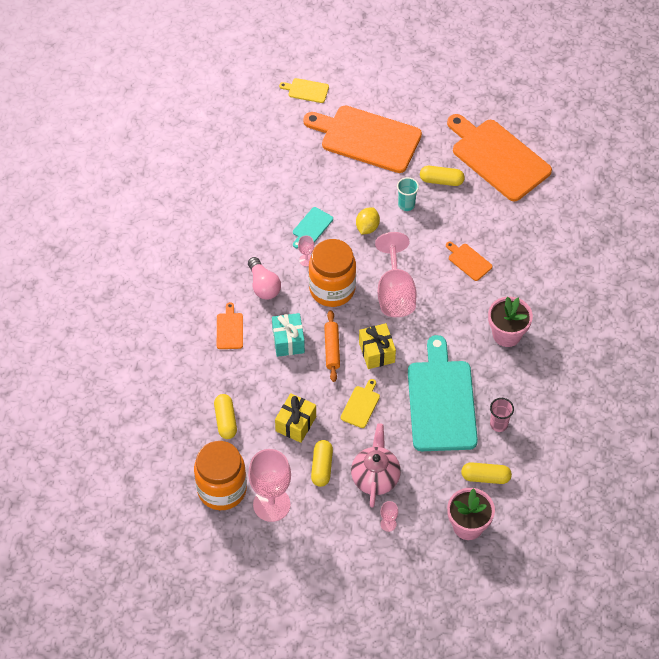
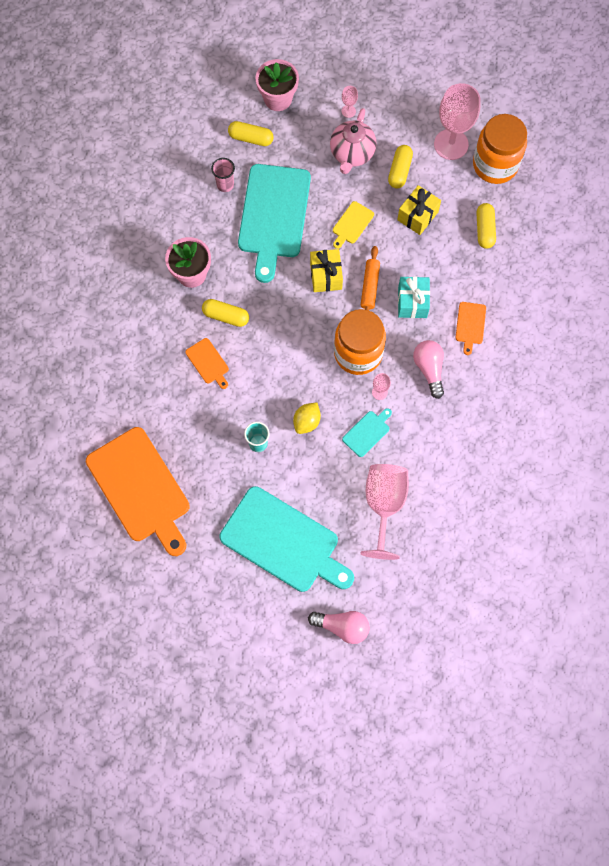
camera: 170 degrees left, 15 degrees up
(306, 90) = (342, 626): yellow cutting board -> pink light bulb
(367, 138) = (283, 542): orange cutting board -> turquoise cutting board
(395, 293) = (293, 338): pink goblet -> pink goblet (384, 505)
(441, 181) = (212, 468): yellow capsule -> yellow capsule (226, 316)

********

## Problem statement
The answer must be the full listing, restated word for word, with no pictures in it.

## Task output
camera: 170 degrees left, 15 degrees up
(306, 90) = (342, 626): yellow cutting board -> pink light bulb
(367, 138) = (283, 542): orange cutting board -> turquoise cutting board
(395, 293) = (293, 338): pink goblet -> pink goblet (384, 505)
(441, 181) = (212, 468): yellow capsule -> yellow capsule (226, 316)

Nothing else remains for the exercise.